*** Opening of Information provided ***
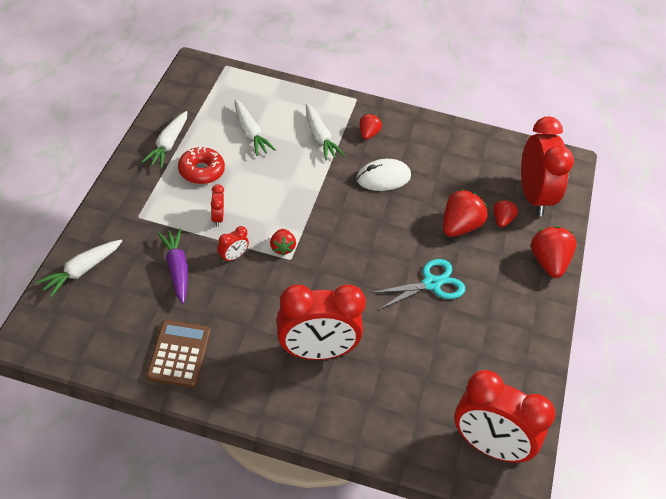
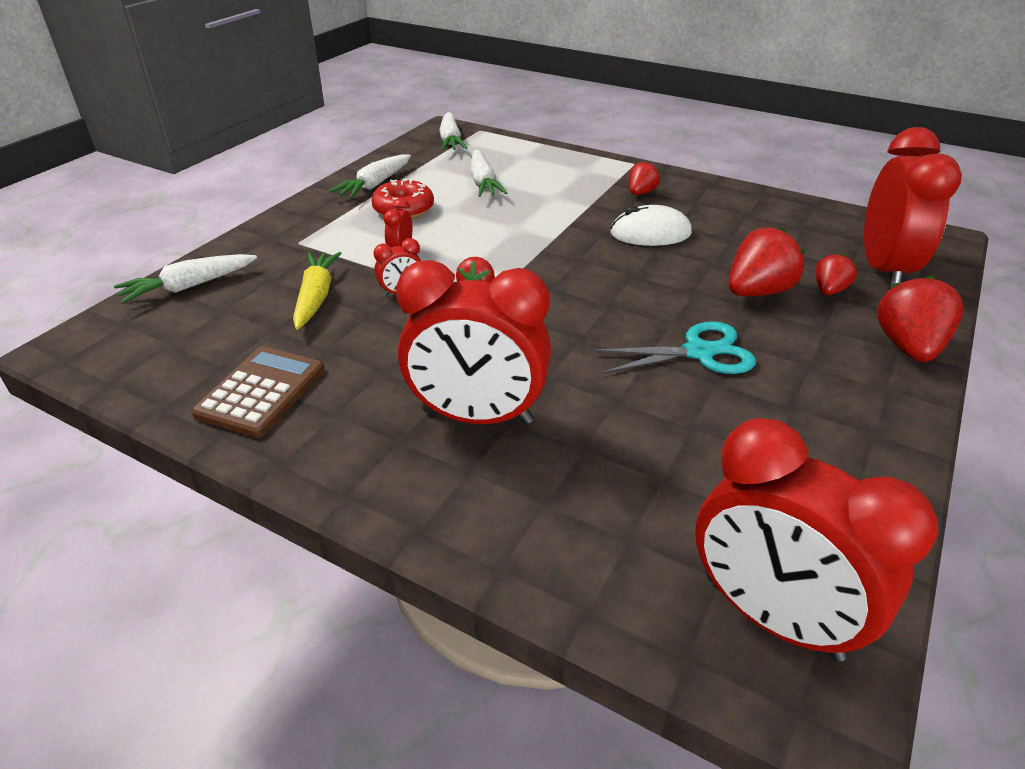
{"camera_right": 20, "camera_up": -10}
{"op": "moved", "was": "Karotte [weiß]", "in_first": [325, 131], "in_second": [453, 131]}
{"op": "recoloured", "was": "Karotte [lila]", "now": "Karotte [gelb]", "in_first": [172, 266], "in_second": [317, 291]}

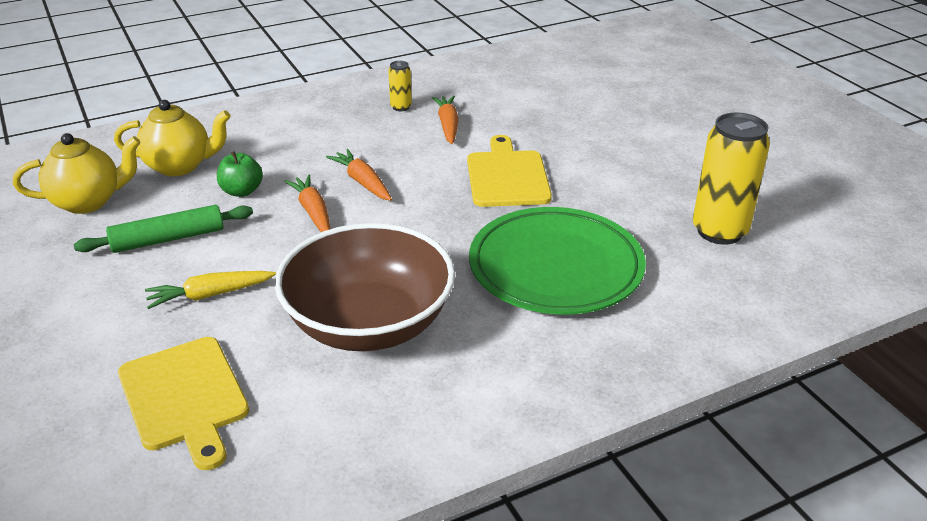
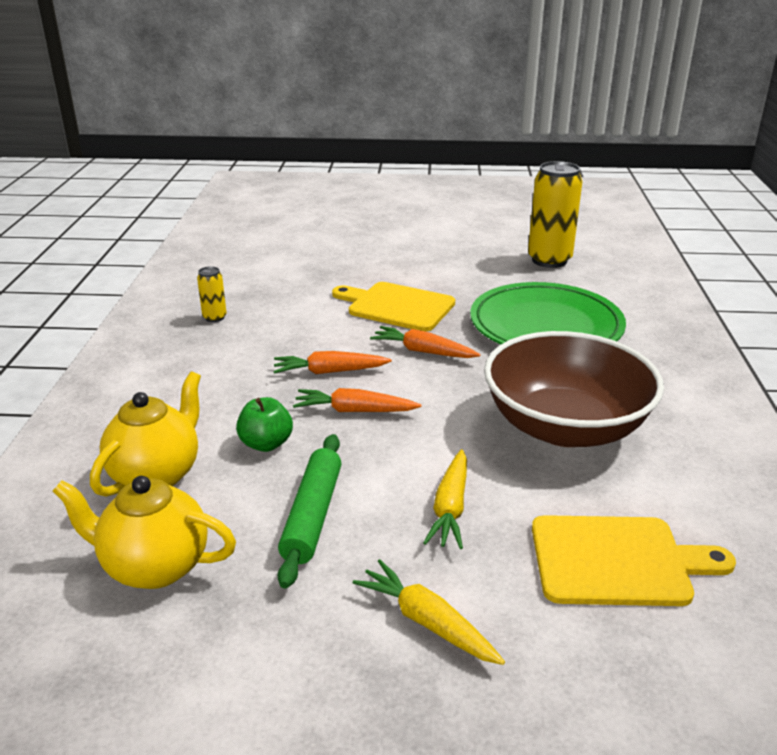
{"camera_right": -60, "camera_up": -5}
{"op": "added", "now": "Karotte [gelb]", "in_second": [429, 612]}
{"op": "moved", "was": "Karotte [orange]", "in_first": [445, 120], "in_second": [425, 342]}
{"op": "turned", "was": "Teekanne [gelb]", "in_first": [77, 173], "in_second": [144, 532], "clockwise": -90}

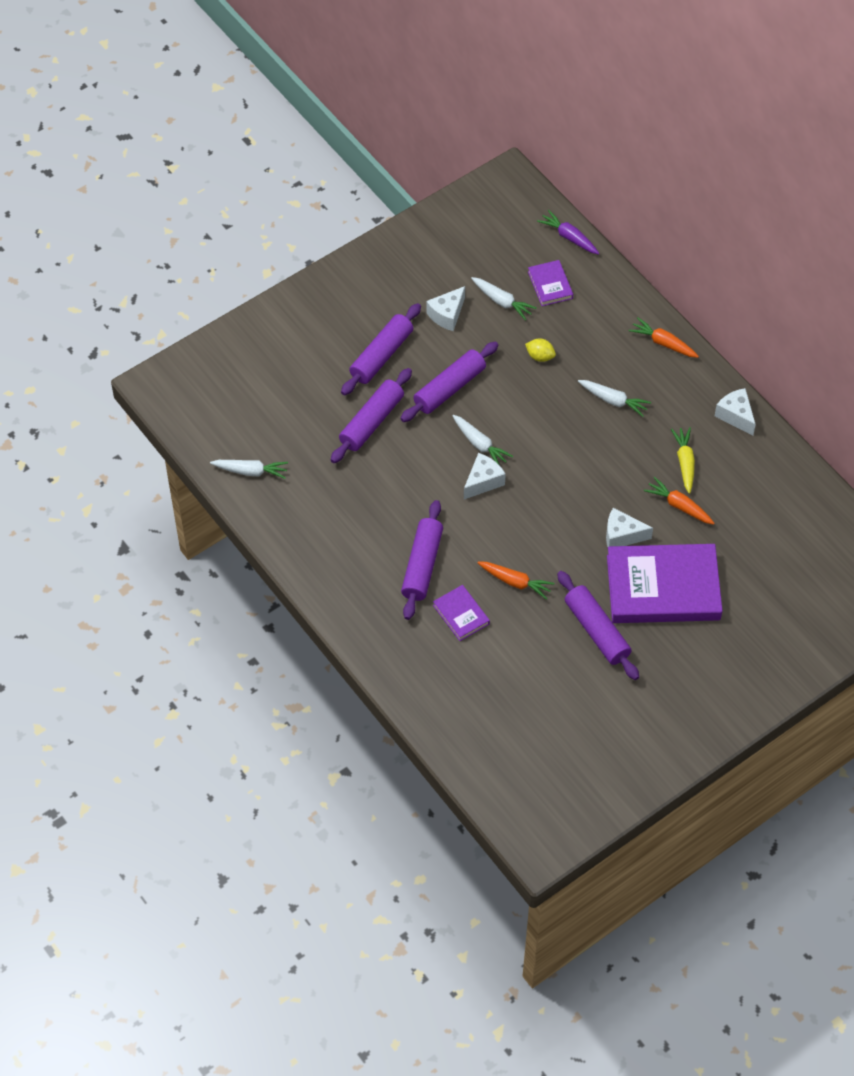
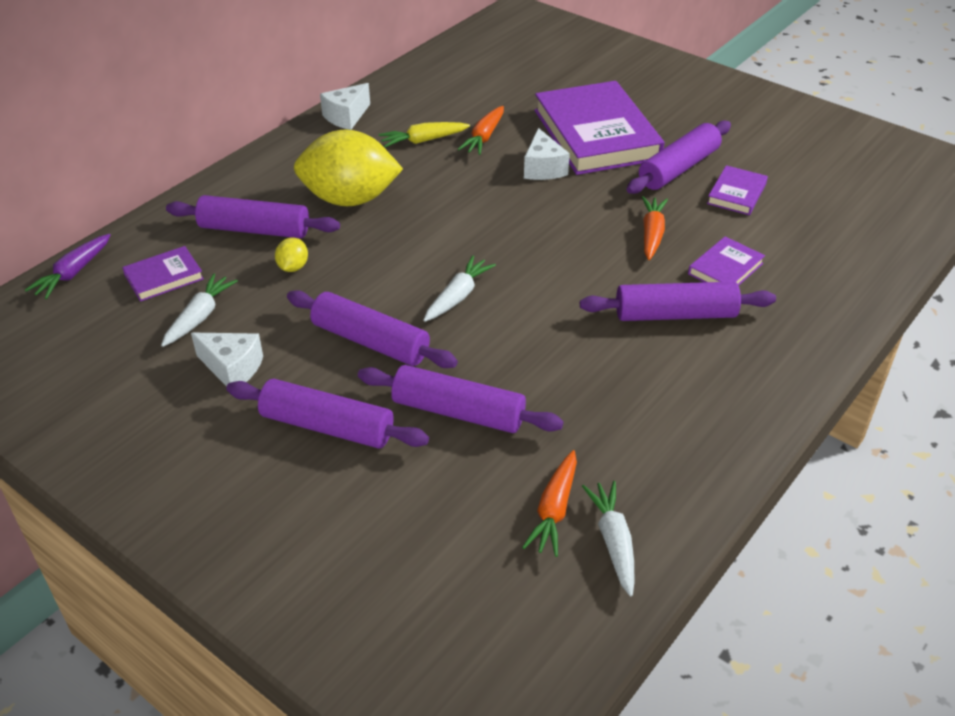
{"camera_right": -105, "camera_up": -15}
{"op": "removed", "was": "Käse [weiß]", "in_first": [485, 476]}
{"op": "added", "now": "Nudelholz [lila]", "in_second": [253, 216]}
{"op": "added", "now": "Buch [lila]", "in_second": [737, 190]}
{"op": "moved", "was": "Karotte [orange]", "in_first": [664, 337], "in_second": [549, 503]}
{"op": "replaced", "was": "Karotte [weiß]", "now": "Zitrone [gelb]", "in_first": [614, 398], "in_second": [348, 168]}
*** Close of Information provided ***
**The problem**. Print verbatim every line above, apart from the pictures.

**Expected answer**.
{"camera_right": 20, "camera_up": -10}
{"op": "moved", "was": "Karotte [weiß]", "in_first": [325, 131], "in_second": [453, 131]}
{"op": "recoloured", "was": "Karotte [lila]", "now": "Karotte [gelb]", "in_first": [172, 266], "in_second": [317, 291]}

{"camera_right": -60, "camera_up": -5}
{"op": "added", "now": "Karotte [gelb]", "in_second": [429, 612]}
{"op": "moved", "was": "Karotte [orange]", "in_first": [445, 120], "in_second": [425, 342]}
{"op": "turned", "was": "Teekanne [gelb]", "in_first": [77, 173], "in_second": [144, 532], "clockwise": -90}

{"camera_right": -105, "camera_up": -15}
{"op": "removed", "was": "Käse [weiß]", "in_first": [485, 476]}
{"op": "added", "now": "Nudelholz [lila]", "in_second": [253, 216]}
{"op": "added", "now": "Buch [lila]", "in_second": [737, 190]}
{"op": "moved", "was": "Karotte [orange]", "in_first": [664, 337], "in_second": [549, 503]}
{"op": "replaced", "was": "Karotte [weiß]", "now": "Zitrone [gelb]", "in_first": [614, 398], "in_second": [348, 168]}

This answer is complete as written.